DESCRIPTION OF THE TASK: A word-for-word copy of the entries, with images excluded, is the expected answer.

*** GIVEN DATA Section Begins ***

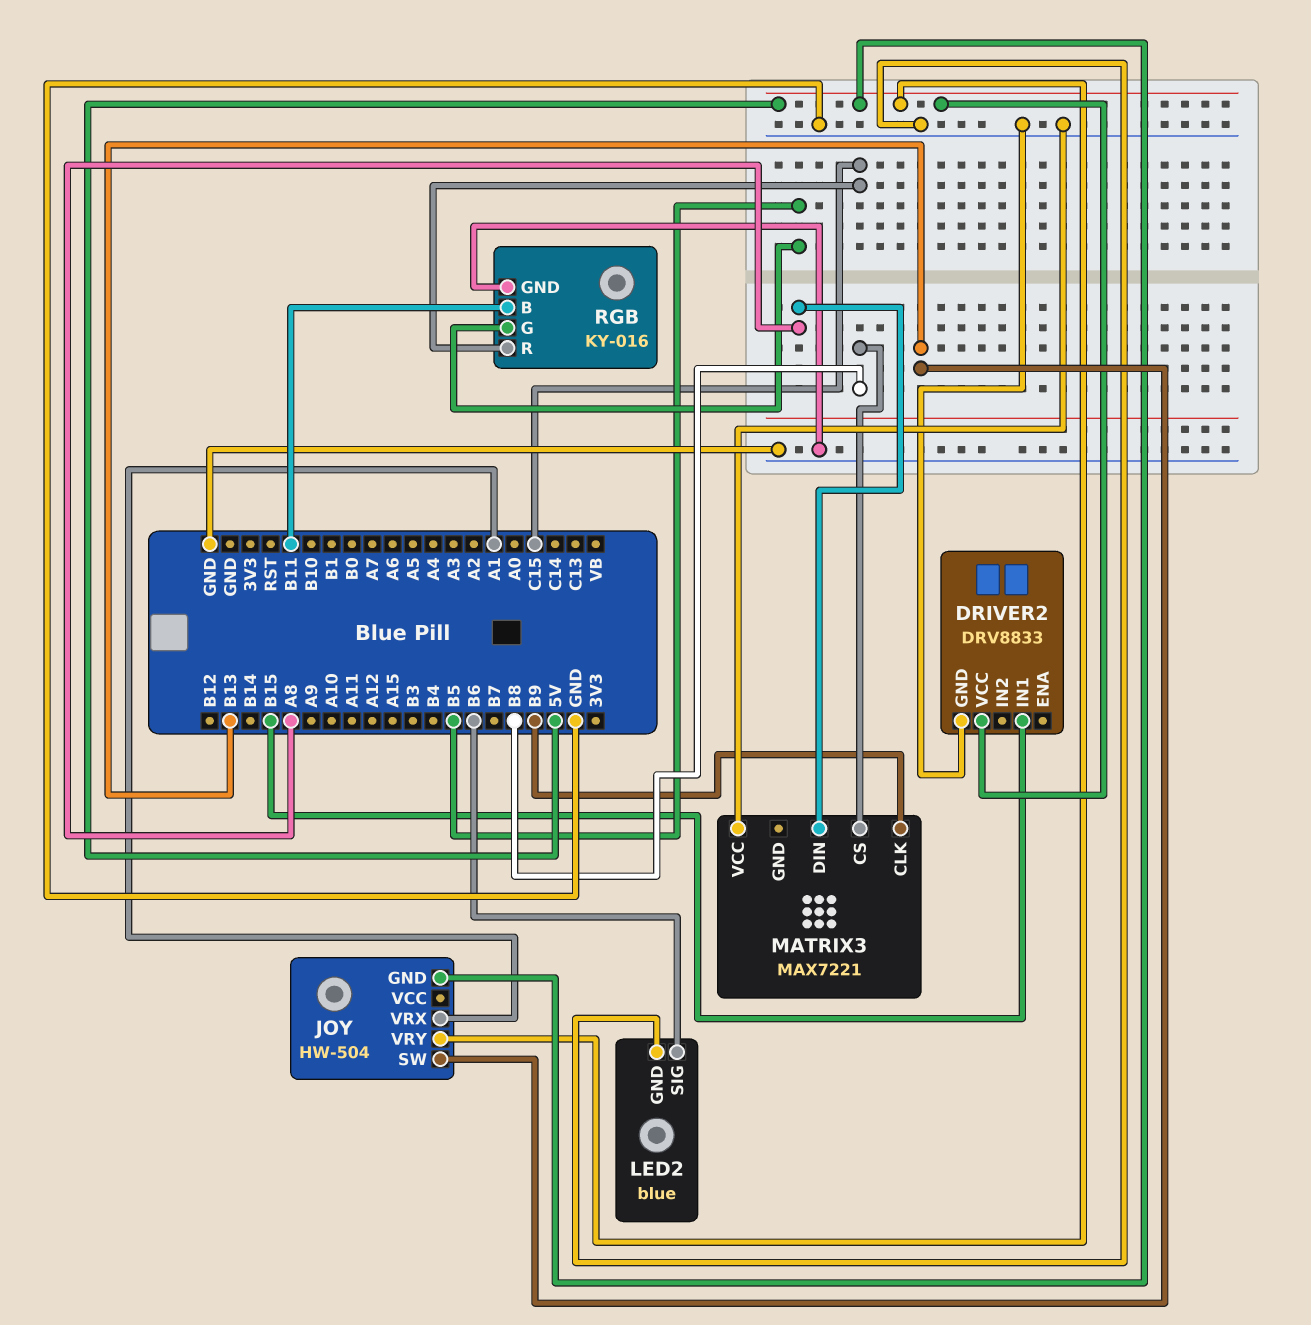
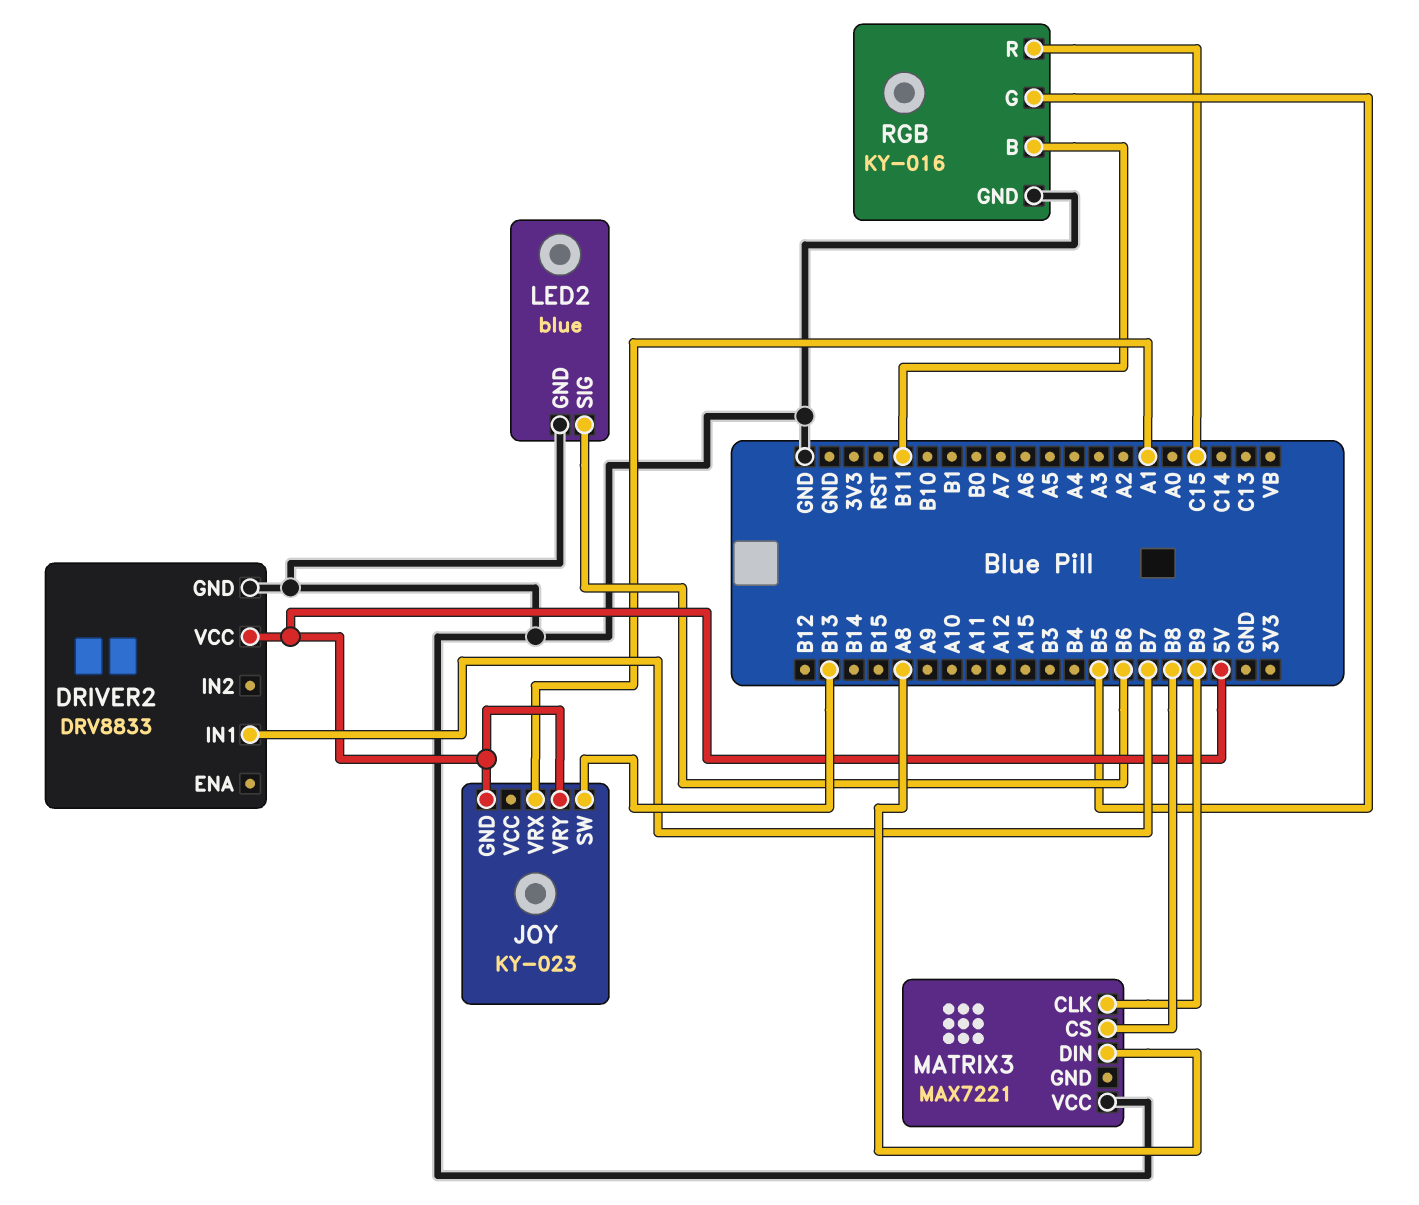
DRIVER2 pin IN1: B15 -> B7
JOY: HW-504 -> KY-023

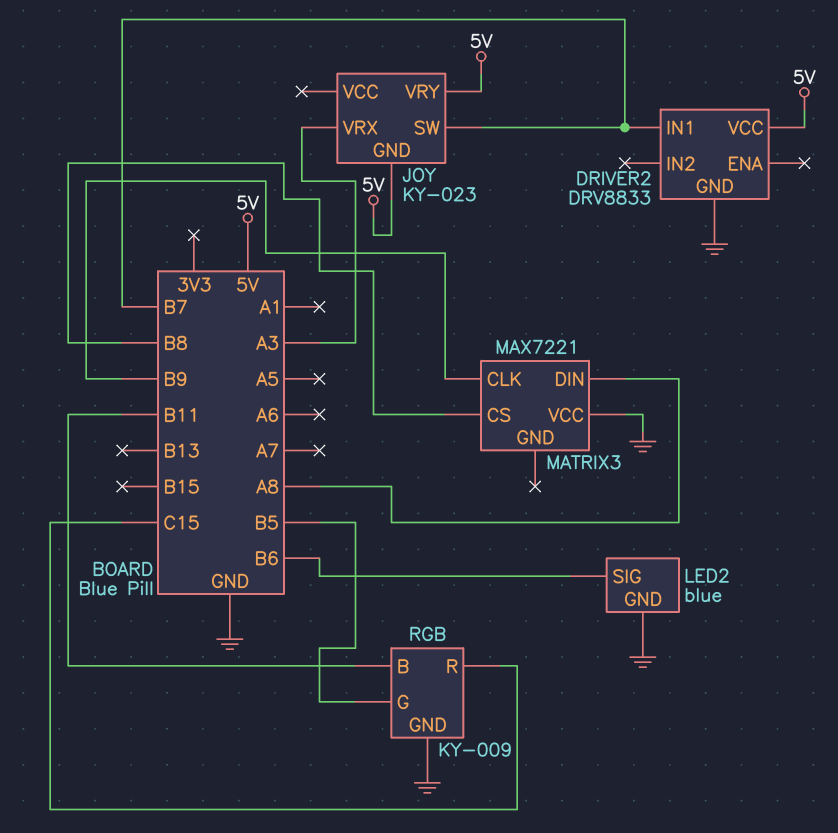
JOY pin SW: B13 -> B7
JOY pin VRX: A1 -> A3
RGB: KY-016 -> KY-009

*** GIVEN DATA Section Ends ***

WORKED SOLUTION:
DRIVER2 pin IN1: B15 -> B7
JOY: HW-504 -> KY-023

JOY pin SW: B13 -> B7
JOY pin VRX: A1 -> A3
RGB: KY-016 -> KY-009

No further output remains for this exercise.